→ Task: From the entries below, pull out and reproduce word for word every line between the line holding "Correct, rugged stone" and the line holding "The image size", inclusive.

→ Data for this task:
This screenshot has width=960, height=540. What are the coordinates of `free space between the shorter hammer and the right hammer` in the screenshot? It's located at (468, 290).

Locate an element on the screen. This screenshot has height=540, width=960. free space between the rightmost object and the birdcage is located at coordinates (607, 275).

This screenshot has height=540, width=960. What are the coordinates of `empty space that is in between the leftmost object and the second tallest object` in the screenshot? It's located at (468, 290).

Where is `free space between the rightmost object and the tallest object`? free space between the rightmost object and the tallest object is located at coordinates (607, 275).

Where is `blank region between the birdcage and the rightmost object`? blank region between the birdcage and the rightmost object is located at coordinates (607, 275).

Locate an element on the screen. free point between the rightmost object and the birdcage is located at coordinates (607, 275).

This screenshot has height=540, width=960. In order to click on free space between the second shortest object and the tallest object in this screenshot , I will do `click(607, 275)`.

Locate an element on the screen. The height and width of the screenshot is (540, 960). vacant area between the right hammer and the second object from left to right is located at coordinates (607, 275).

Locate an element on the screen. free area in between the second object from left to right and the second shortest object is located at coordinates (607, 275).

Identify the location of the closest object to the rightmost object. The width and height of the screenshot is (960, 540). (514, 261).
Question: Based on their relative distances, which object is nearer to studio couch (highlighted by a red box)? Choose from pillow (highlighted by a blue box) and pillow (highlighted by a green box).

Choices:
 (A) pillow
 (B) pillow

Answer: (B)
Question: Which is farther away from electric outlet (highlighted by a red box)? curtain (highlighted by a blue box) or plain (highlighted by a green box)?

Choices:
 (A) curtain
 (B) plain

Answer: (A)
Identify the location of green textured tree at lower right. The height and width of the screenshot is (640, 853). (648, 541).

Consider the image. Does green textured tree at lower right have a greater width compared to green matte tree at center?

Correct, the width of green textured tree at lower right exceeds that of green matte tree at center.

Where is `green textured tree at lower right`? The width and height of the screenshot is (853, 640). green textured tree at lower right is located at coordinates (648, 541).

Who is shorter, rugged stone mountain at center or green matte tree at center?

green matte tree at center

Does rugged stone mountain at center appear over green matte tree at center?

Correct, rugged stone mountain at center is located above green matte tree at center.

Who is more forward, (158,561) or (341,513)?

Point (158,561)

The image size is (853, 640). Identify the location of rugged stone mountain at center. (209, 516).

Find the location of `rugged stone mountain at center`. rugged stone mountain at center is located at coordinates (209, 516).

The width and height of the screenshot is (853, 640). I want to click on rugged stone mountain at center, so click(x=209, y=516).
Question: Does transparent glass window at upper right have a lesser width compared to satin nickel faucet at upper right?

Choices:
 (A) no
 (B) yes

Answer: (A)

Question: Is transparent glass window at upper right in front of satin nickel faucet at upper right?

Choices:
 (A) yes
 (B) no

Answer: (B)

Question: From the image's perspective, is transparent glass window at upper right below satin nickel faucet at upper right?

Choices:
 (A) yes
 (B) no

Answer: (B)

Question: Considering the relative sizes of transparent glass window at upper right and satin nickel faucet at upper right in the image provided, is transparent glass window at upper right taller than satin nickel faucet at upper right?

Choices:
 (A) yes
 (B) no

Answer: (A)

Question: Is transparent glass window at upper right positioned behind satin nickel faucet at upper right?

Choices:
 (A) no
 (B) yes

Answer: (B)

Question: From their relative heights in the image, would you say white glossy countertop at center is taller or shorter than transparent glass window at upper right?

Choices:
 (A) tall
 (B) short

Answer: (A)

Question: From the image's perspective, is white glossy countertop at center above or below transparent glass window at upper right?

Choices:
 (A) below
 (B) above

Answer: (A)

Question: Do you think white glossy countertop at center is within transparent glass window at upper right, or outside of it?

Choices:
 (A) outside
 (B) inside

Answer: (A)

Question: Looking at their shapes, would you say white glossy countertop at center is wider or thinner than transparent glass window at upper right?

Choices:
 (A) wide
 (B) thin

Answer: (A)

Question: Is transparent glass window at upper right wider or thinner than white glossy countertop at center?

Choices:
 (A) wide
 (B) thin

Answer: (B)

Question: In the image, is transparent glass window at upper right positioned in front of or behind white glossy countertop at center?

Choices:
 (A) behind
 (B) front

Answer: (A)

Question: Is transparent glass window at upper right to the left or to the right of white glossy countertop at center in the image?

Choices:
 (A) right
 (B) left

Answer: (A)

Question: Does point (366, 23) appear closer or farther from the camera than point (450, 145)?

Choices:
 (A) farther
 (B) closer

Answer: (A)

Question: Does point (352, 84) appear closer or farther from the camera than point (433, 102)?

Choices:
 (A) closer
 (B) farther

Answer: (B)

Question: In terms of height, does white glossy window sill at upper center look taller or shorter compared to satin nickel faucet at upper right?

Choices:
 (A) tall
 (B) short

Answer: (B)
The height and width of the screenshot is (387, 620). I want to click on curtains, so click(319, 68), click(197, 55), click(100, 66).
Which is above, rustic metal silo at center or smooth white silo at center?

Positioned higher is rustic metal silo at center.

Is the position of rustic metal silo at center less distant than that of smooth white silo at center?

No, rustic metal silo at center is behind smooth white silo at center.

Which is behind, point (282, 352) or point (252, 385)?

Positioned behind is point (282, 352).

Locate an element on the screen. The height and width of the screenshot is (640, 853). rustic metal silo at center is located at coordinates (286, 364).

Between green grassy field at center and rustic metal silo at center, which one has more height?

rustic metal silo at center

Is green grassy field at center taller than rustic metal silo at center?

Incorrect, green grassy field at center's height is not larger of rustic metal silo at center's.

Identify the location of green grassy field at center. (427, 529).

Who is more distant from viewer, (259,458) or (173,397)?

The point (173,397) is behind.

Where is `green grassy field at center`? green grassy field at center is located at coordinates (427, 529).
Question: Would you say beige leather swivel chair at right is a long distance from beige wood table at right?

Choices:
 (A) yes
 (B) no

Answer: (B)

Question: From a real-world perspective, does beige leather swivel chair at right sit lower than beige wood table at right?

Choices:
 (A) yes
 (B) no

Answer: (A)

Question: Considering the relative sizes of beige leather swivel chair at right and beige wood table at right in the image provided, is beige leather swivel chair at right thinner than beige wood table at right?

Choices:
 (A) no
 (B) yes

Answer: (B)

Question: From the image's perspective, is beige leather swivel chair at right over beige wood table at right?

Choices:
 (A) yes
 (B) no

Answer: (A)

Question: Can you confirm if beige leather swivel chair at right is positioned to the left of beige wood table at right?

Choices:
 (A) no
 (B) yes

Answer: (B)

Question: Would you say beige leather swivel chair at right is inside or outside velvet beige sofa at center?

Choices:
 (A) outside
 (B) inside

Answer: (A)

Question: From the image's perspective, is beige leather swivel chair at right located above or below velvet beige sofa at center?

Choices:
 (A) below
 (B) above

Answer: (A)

→ Solution to this task:
Correct, rugged stone mountain at center is located above green matte tree at center.

Who is more forward, (158,561) or (341,513)?

Point (158,561)

The image size is (853, 640). Identify the location of rugged stone mountain at center. (209, 516).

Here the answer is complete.